▸ Task inputs
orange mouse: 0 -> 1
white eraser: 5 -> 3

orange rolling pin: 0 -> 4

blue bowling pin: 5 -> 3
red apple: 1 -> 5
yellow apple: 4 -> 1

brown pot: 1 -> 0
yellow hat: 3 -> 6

* * *

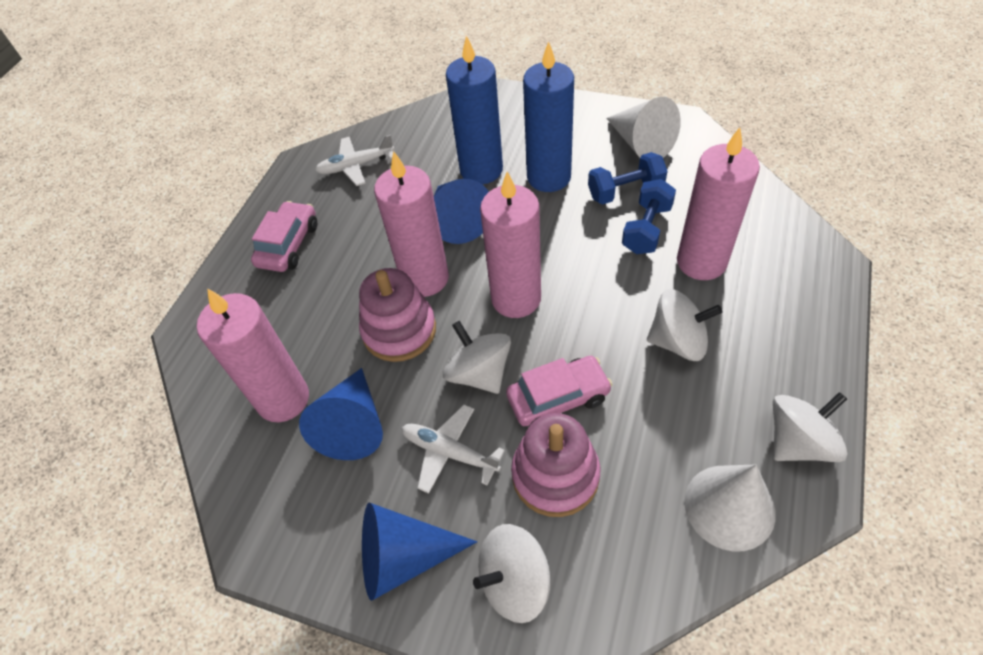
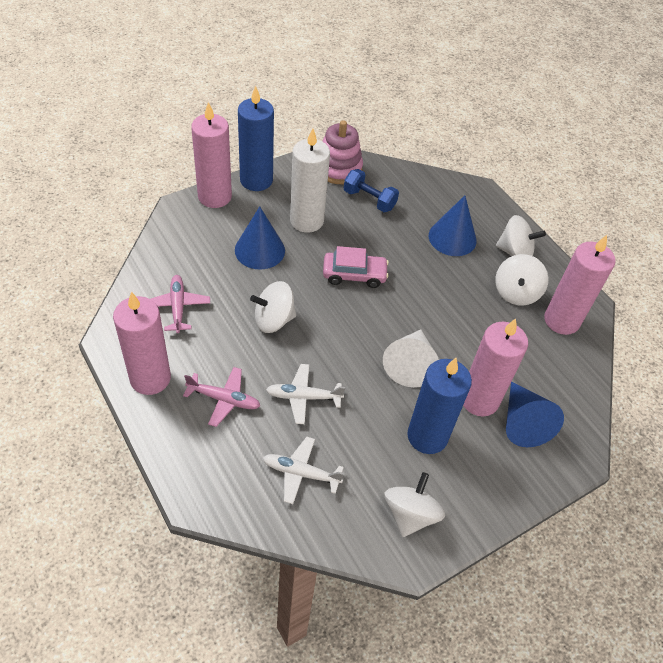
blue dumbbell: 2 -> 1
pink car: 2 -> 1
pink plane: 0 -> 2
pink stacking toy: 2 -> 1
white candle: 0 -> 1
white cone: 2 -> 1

▸ Exercise brief
Copy only this part of the entries above: the line with "orange mouse: 0 -> 1", the line with "yellow hat: 3 -> 6", and the lines between, all exactly as written.

▸ Response to this task
orange mouse: 0 -> 1
white eraser: 5 -> 3

orange rolling pin: 0 -> 4

blue bowling pin: 5 -> 3
red apple: 1 -> 5
yellow apple: 4 -> 1

brown pot: 1 -> 0
yellow hat: 3 -> 6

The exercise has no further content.